# Task item
Keep to the lines from the one with "R6: 5.6k (+3V3, RESET) -> 20k (+3V3, RESET)" through the end of the data, and write them out exactly.

# Extracted records
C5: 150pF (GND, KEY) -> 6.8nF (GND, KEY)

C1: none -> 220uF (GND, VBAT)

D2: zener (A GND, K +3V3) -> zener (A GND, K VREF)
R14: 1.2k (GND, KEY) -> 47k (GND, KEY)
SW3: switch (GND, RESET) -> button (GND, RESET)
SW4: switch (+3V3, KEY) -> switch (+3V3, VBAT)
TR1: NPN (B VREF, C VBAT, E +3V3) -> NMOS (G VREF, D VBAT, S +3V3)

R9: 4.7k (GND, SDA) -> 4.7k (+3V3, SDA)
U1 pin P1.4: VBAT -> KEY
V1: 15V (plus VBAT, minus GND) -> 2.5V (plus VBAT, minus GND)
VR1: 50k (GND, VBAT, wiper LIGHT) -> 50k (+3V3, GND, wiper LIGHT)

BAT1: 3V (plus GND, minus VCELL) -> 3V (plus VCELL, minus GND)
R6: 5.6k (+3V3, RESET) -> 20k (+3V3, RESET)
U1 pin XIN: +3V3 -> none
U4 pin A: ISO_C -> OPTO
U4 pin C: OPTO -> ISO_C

# Your solution
R6: 5.6k (+3V3, RESET) -> 20k (+3V3, RESET)
U1 pin XIN: +3V3 -> none
U4 pin A: ISO_C -> OPTO
U4 pin C: OPTO -> ISO_C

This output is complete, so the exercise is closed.